[[ Entries shown, beginning ]]
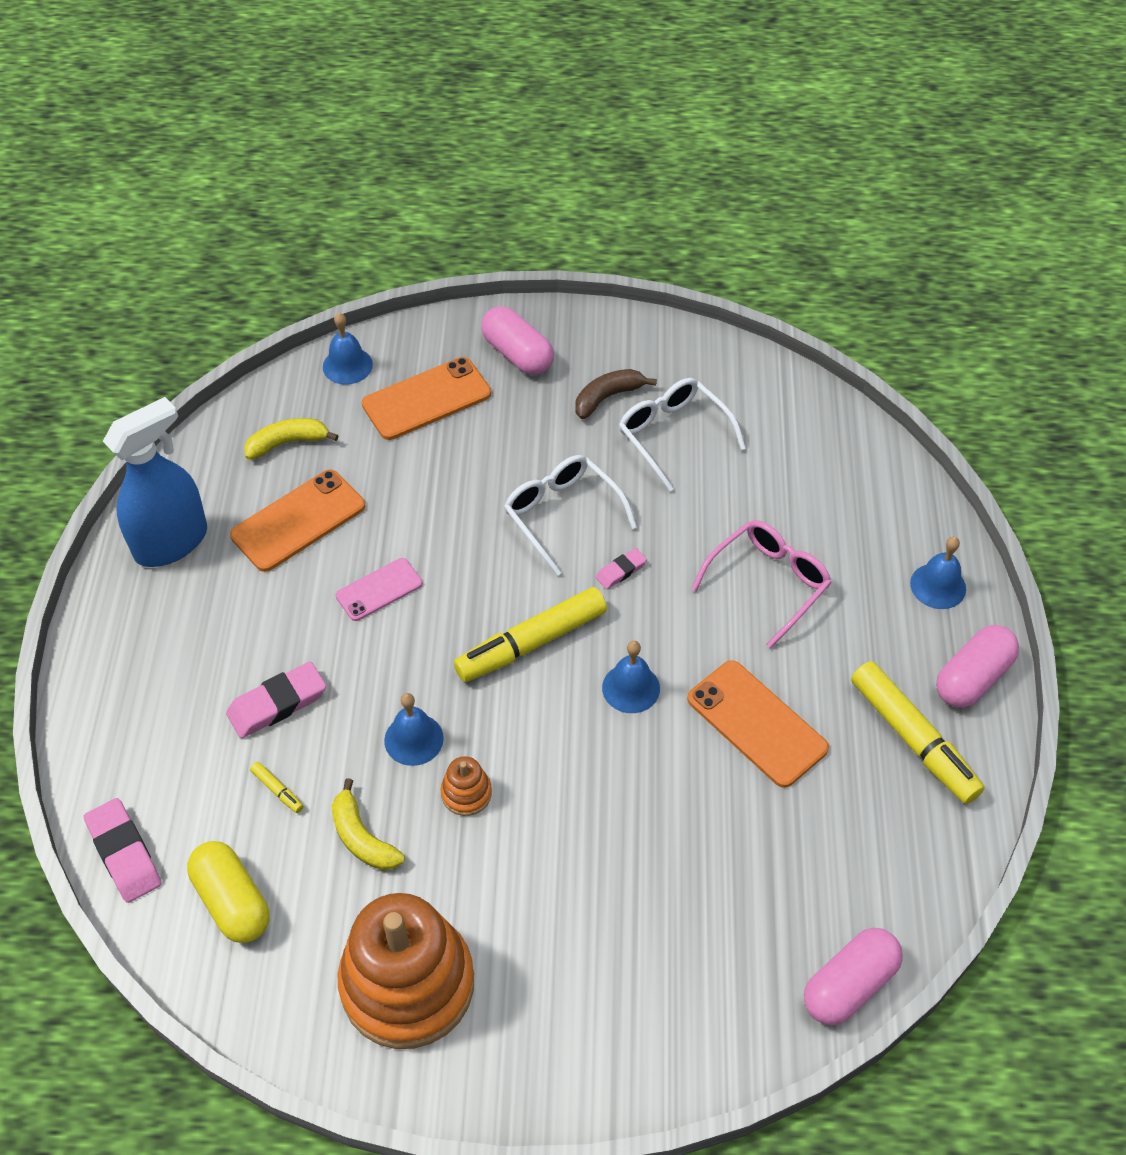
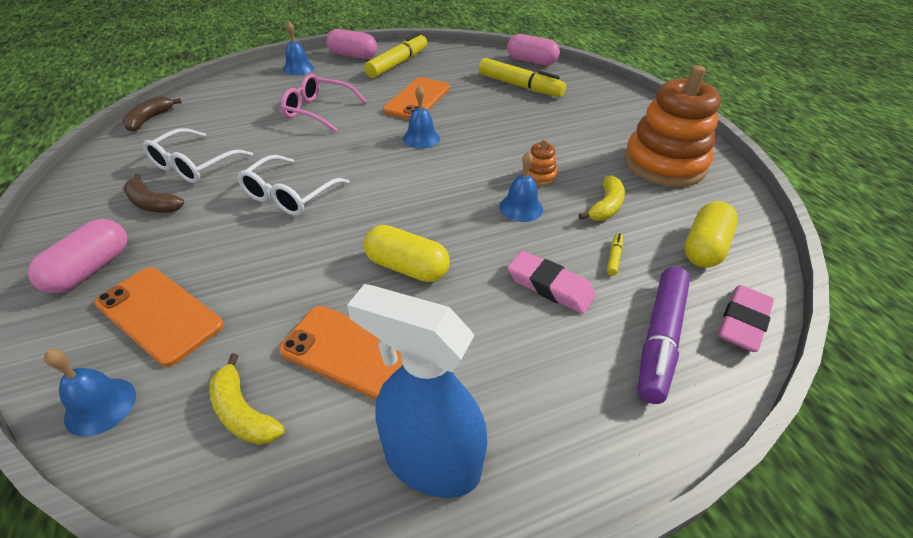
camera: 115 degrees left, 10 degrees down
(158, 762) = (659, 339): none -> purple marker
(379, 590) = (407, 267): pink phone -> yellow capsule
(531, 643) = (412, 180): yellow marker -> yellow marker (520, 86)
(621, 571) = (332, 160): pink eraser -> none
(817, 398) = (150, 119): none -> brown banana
[[ Entries shown, end ]]
[[ Entries shown, beginning ]]
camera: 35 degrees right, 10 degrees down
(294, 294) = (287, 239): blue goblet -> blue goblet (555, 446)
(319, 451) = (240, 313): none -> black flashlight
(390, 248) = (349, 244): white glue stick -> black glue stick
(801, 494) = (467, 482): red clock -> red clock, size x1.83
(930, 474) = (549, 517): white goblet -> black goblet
[[ Entries shown, end ]]
Filter by the word "none": copy every line of the data that holds it.

### Task result:
(158, 762) = (659, 339): none -> purple marker
(621, 571) = (332, 160): pink eraser -> none
(817, 398) = (150, 119): none -> brown banana
(319, 451) = (240, 313): none -> black flashlight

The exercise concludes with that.